-- start of RECORDS FOR THE EXERCISE --

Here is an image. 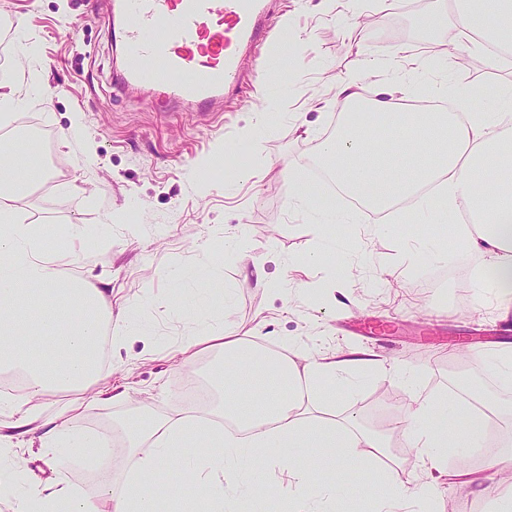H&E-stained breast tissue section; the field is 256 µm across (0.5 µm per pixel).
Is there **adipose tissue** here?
<instances>
[{
    "label": "adipose tissue",
    "instance_id": "obj_1",
    "mask_svg": "<svg viewBox=\"0 0 512 512\" xmlns=\"http://www.w3.org/2000/svg\"><path fill=\"white\" fill-rule=\"evenodd\" d=\"M452 23L468 40L488 38L512 47V0H460L455 16L436 11L421 21L442 44ZM334 91L337 107L366 119L341 124L320 143L315 159L334 173L343 193L381 215L376 235L393 232L390 215L400 206L411 238L425 239L428 227L451 224L469 250L512 278V81L501 87L506 103L501 112L485 108L478 83L458 112L406 106L408 90L401 83L368 97L347 77L335 80ZM12 149L9 143L0 147V370L21 372L25 384L18 396L0 399V432L25 434L39 423L44 428L39 445L48 454L102 460L110 446L75 428L73 421L85 408L83 392L101 373L97 349L106 339L103 326L112 320V303L104 289L71 269L74 256L86 251L82 233L50 244L36 225L17 214L16 191L42 181L43 167L35 158L25 168L14 163ZM174 286L178 304L193 313L223 308L232 299L231 293H218L182 274L175 276ZM202 350L247 366L250 378H273L276 392L251 411L237 388L226 386L219 416L231 420L228 429L195 410L146 427L118 422L133 463L121 485H114L111 474L101 476L111 512H158L160 495L151 478L173 467L196 486L197 512H262L265 487L252 483L244 497L225 496L224 472L252 478L285 460L290 463L288 489L294 501L303 503V512H330L338 494L356 492V470L372 464L385 439L333 419L316 421L309 403L324 385L344 391L355 375L381 369L376 356L353 351L337 358L309 352L273 358L261 352L259 343L201 322L181 349L183 363ZM54 390L76 391L80 397L47 418L40 399ZM450 417L462 421V430L447 426ZM399 433L404 447L416 450L424 472L410 485L388 475L376 500L384 512L430 502L439 493L435 473L449 449L484 444L470 410L442 396L409 406ZM189 436L195 440L191 452L185 449ZM0 498L12 500L14 512H101L97 501L65 480L24 490L13 471H0Z\"/></svg>",
    "mask_w": 512,
    "mask_h": 512
}]
</instances>
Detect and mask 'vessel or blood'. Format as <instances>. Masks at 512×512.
I'll use <instances>...</instances> for the list:
<instances>
[{
    "label": "vessel or blood",
    "mask_w": 512,
    "mask_h": 512,
    "mask_svg": "<svg viewBox=\"0 0 512 512\" xmlns=\"http://www.w3.org/2000/svg\"><path fill=\"white\" fill-rule=\"evenodd\" d=\"M273 16L269 0H114L121 82L156 86L171 112L212 108L241 89L244 54L281 38Z\"/></svg>",
    "instance_id": "1"
}]
</instances>
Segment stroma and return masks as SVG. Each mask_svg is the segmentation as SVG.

-- end of RECORDS FOR THE EXERCISE --

TASK GOAL:
Every line from the one containing "Detect and mask" through the end of the entries above must be echoed exactly, with both ends kept.

WRITTEN ANSWER:
Detect and mask 'vessel or blood'. Format as <instances>. Masks at 512×512.
I'll use <instances>...</instances> for the list:
<instances>
[{
    "label": "vessel or blood",
    "mask_w": 512,
    "mask_h": 512,
    "mask_svg": "<svg viewBox=\"0 0 512 512\" xmlns=\"http://www.w3.org/2000/svg\"><path fill=\"white\" fill-rule=\"evenodd\" d=\"M273 16L269 0H114L121 82L156 86L171 112L212 108L241 89L244 54L281 38Z\"/></svg>",
    "instance_id": "1"
}]
</instances>
Segment stroma and return masks as SVG. Each mask_svg is the segmentation as SVG.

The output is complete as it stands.